• _Records to process_:
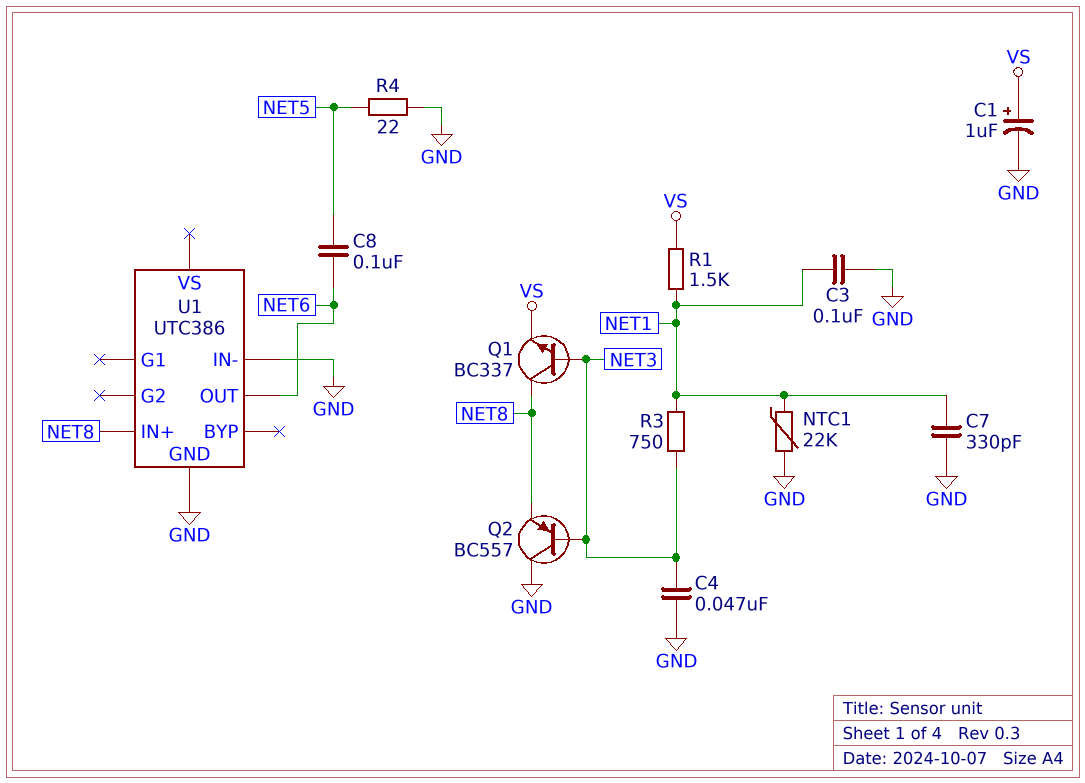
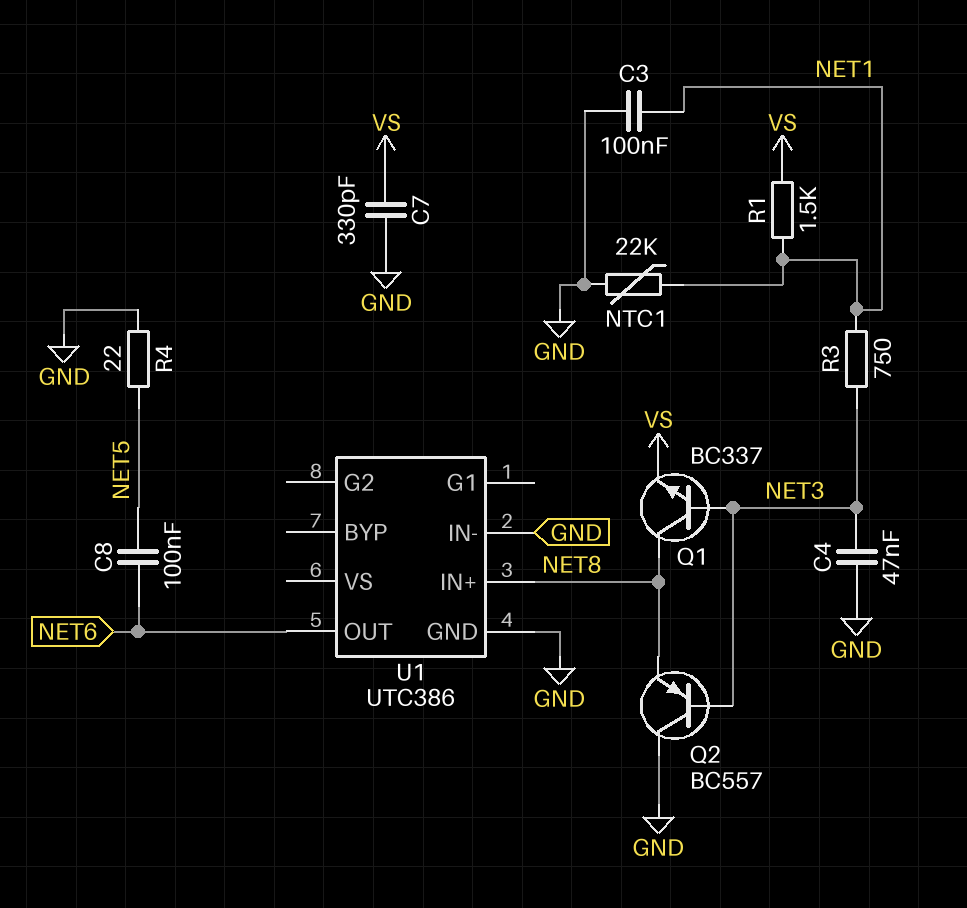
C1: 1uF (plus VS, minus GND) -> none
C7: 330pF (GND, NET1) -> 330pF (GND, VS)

* * *

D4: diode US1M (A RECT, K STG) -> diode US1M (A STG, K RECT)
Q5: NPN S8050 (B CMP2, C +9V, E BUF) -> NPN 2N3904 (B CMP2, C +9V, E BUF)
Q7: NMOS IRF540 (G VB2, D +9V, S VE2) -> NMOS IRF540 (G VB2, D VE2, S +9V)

• _Problem to work on_: Could you transcribe the entries above word for word, from the line with "Q5: NPN S8050" down to the line with "Q7: NMOS IRF540", keeping both?

• _Result_:
Q5: NPN S8050 (B CMP2, C +9V, E BUF) -> NPN 2N3904 (B CMP2, C +9V, E BUF)
Q7: NMOS IRF540 (G VB2, D +9V, S VE2) -> NMOS IRF540 (G VB2, D VE2, S +9V)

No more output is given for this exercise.